GIVEN ENTRIES:
+-------+
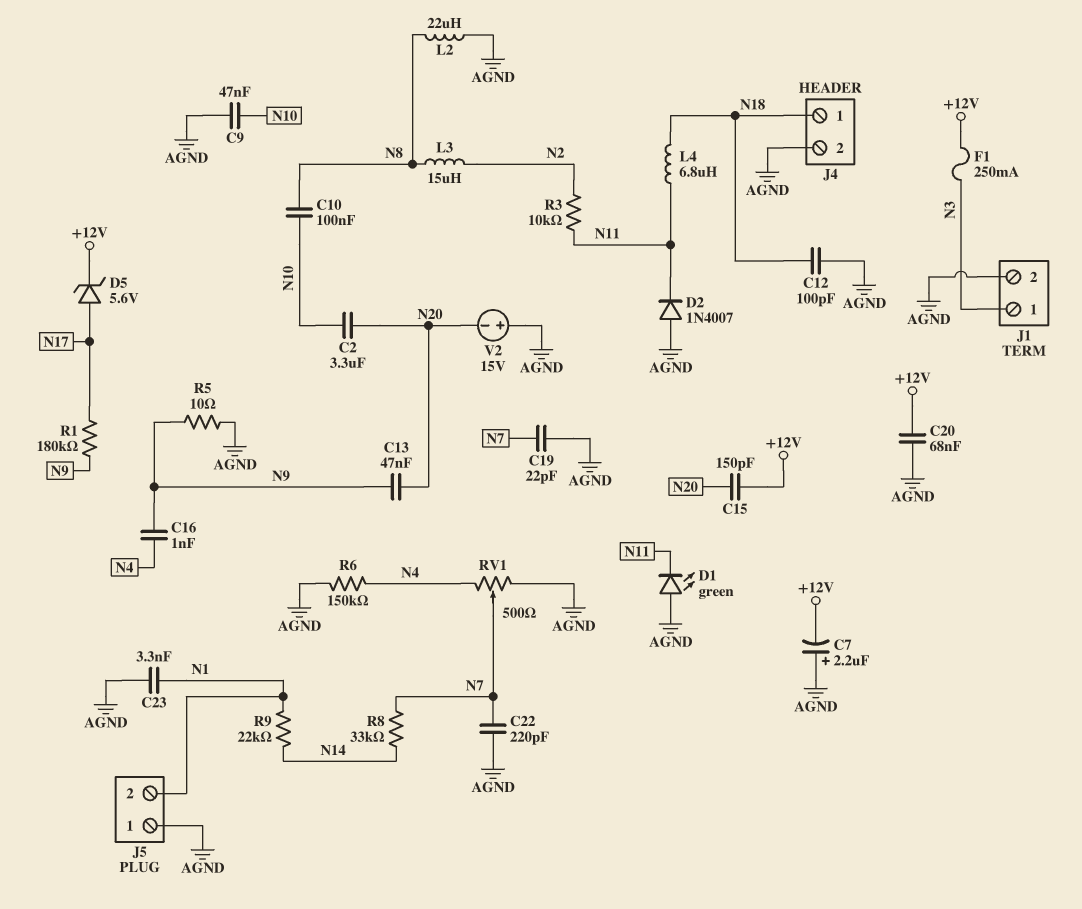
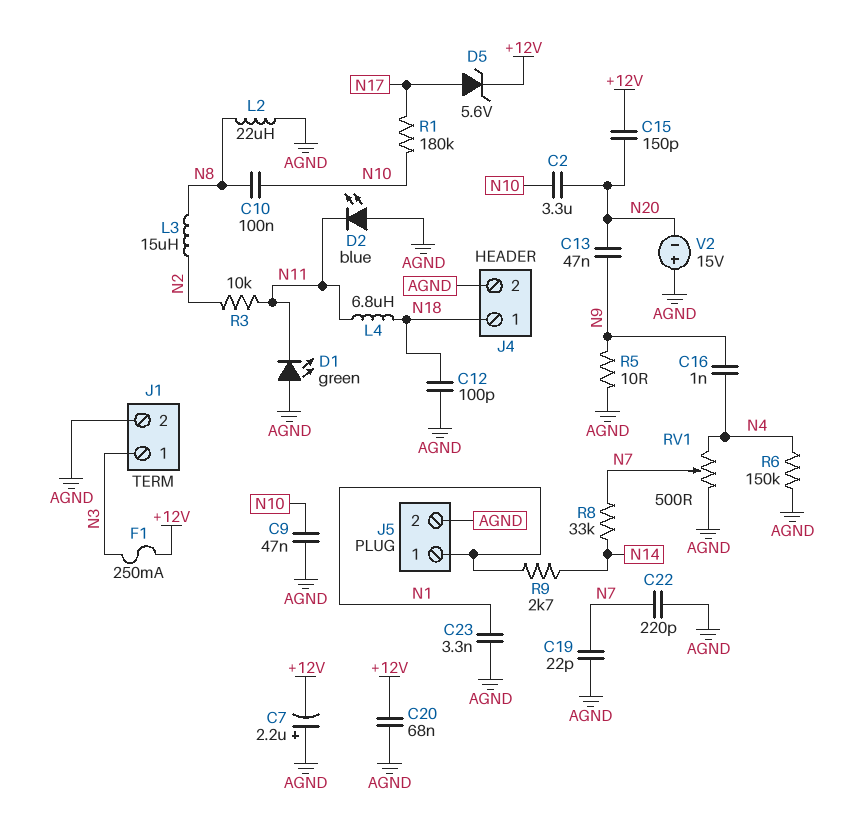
D2: diode 1N4007 (A AGND, K N11) -> LED blue (A AGND, K N11)
J5 pin 1: AGND -> N1
J5 pin 2: N1 -> AGND
R1: 180k (N9, N17) -> 180k (N10, N17)
R9: 22k (N1, N14) -> 2.7k (N1, N14)

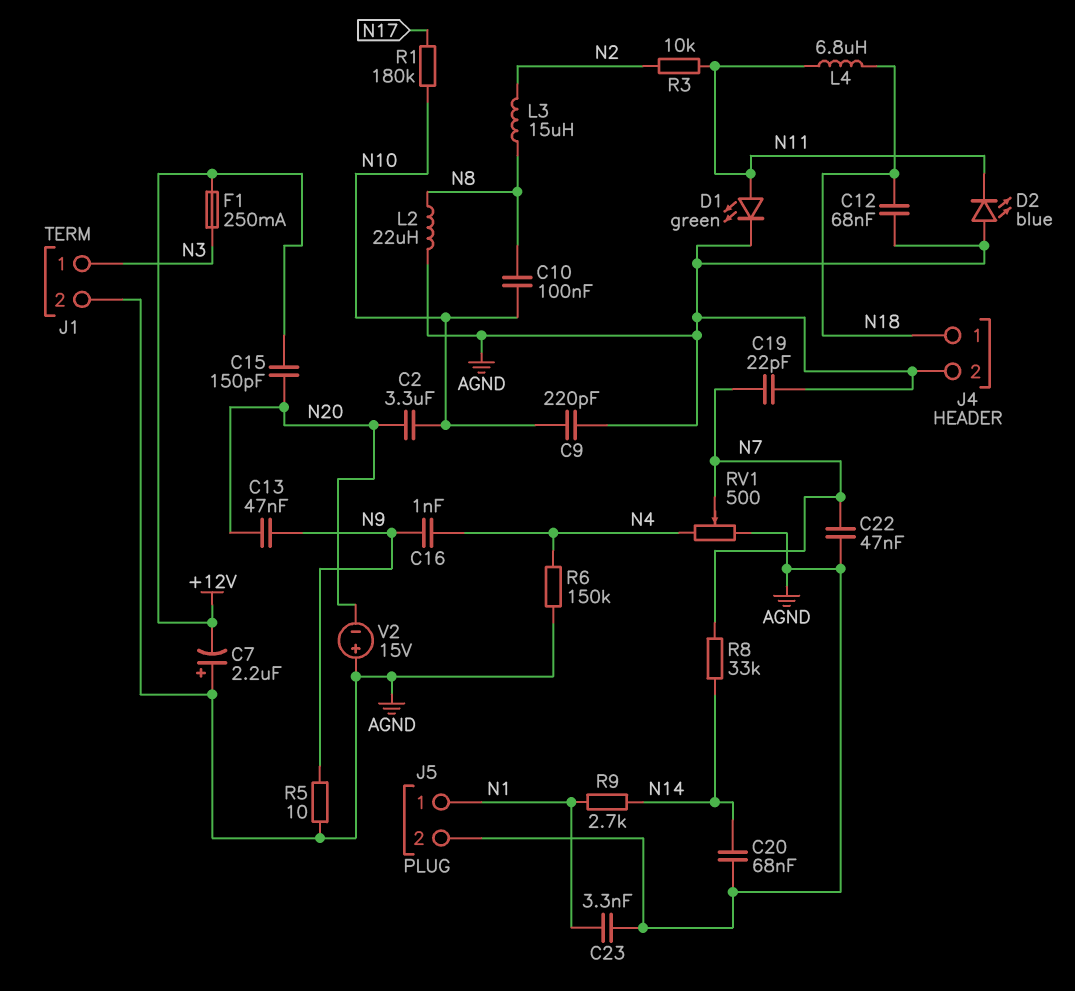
C9: 47nF (AGND, N10) -> 220pF (AGND, N10)
C12: 100pF (AGND, N18) -> 68nF (AGND, N18)
C20: 68nF (+12V, AGND) -> 68nF (AGND, N14)
C22: 220pF (AGND, N7) -> 47nF (AGND, N7)
D1: LED green (A AGND, K N11) -> LED green (A N11, K AGND)
D5: zener 5.6V (A N17, K +12V) -> none

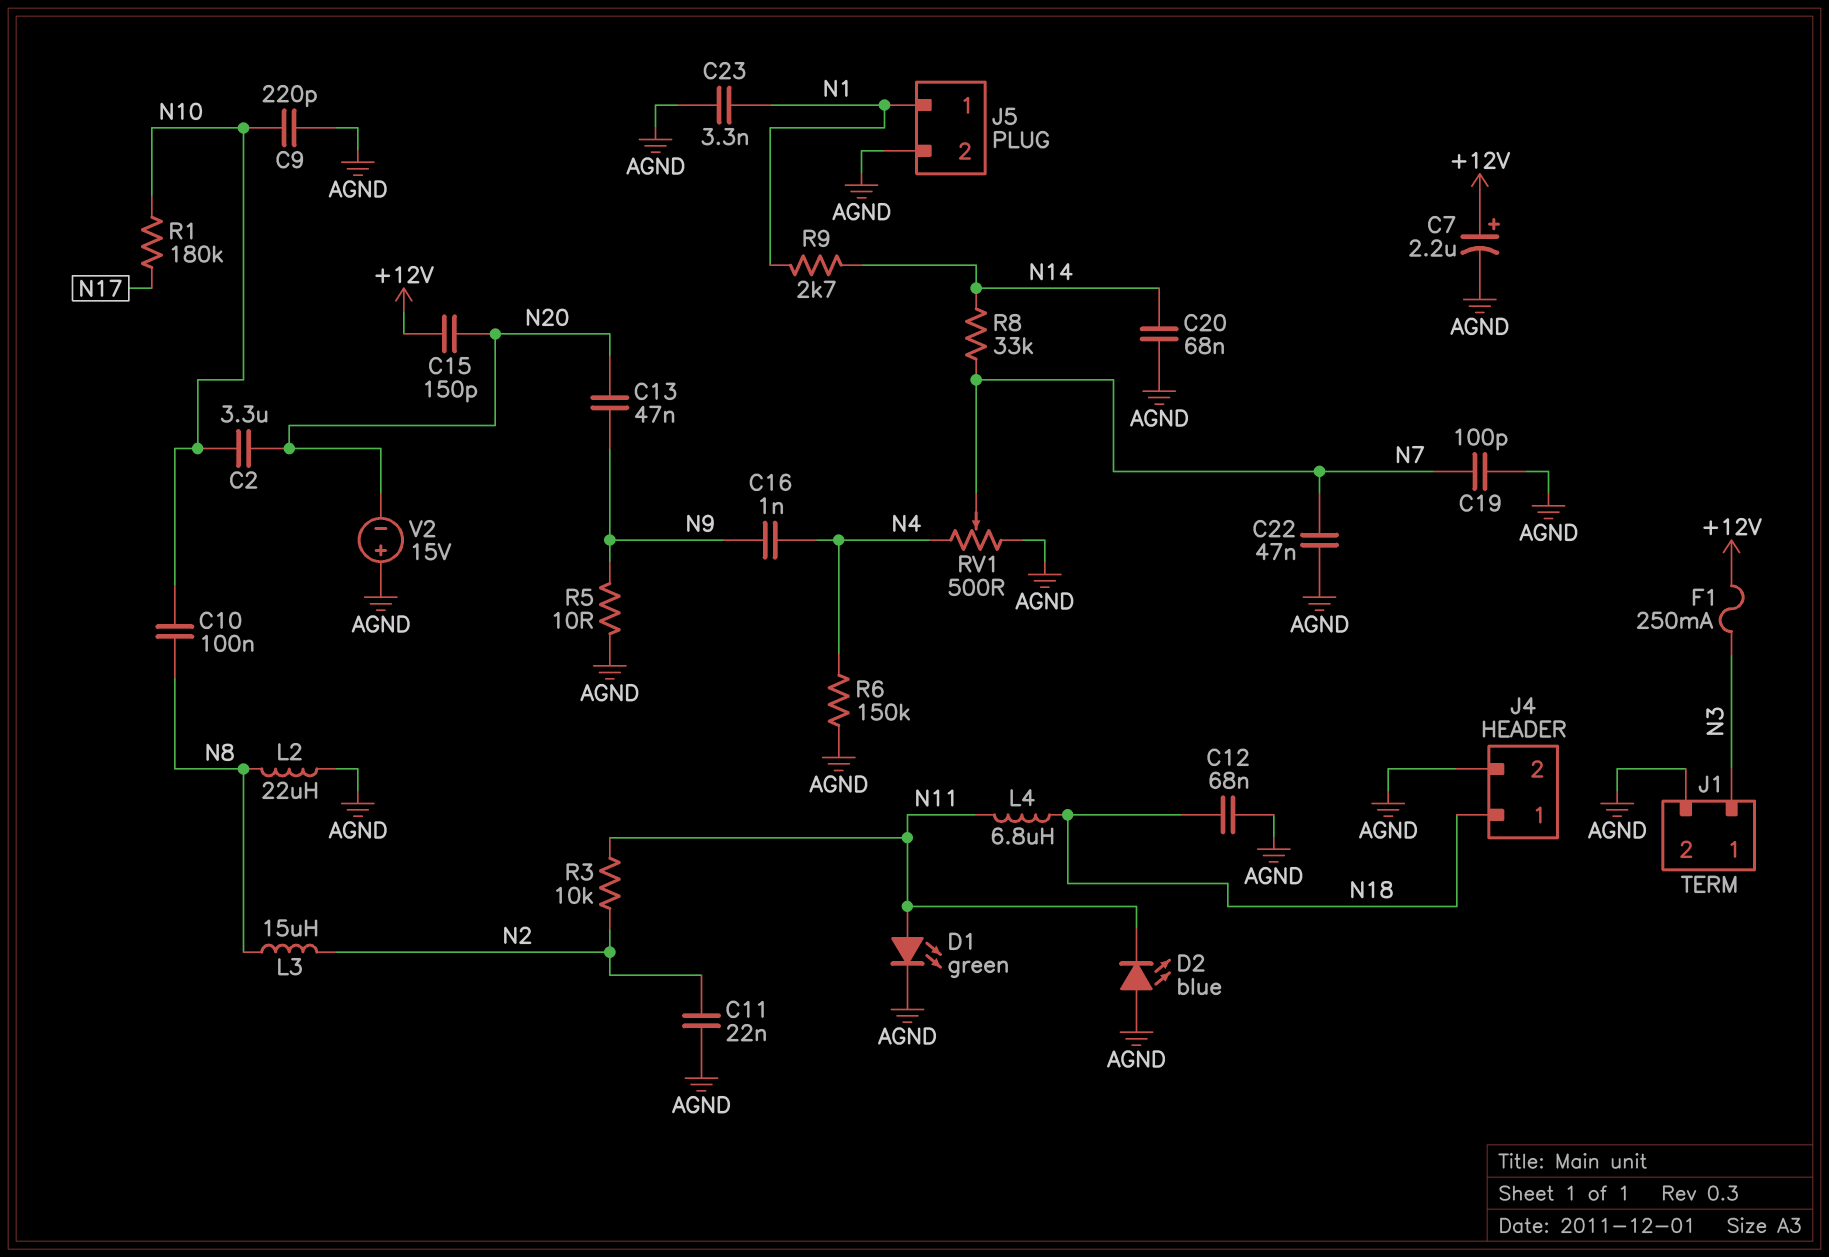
C7: 2.2uF (plus AGND, minus +12V) -> 2.2uF (plus +12V, minus AGND)
C11: none -> 22nF (AGND, N2)
C19: 22pF (AGND, N7) -> 100pF (AGND, N7)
+-------+
WORK ITEM: Repeat the full set of records exactly, and output no pictures.

TASK ANSWER:
D2: diode 1N4007 (A AGND, K N11) -> LED blue (A AGND, K N11)
J5 pin 1: AGND -> N1
J5 pin 2: N1 -> AGND
R1: 180k (N9, N17) -> 180k (N10, N17)
R9: 22k (N1, N14) -> 2.7k (N1, N14)

C9: 47nF (AGND, N10) -> 220pF (AGND, N10)
C12: 100pF (AGND, N18) -> 68nF (AGND, N18)
C20: 68nF (+12V, AGND) -> 68nF (AGND, N14)
C22: 220pF (AGND, N7) -> 47nF (AGND, N7)
D1: LED green (A AGND, K N11) -> LED green (A N11, K AGND)
D5: zener 5.6V (A N17, K +12V) -> none

C7: 2.2uF (plus AGND, minus +12V) -> 2.2uF (plus +12V, minus AGND)
C11: none -> 22nF (AGND, N2)
C19: 22pF (AGND, N7) -> 100pF (AGND, N7)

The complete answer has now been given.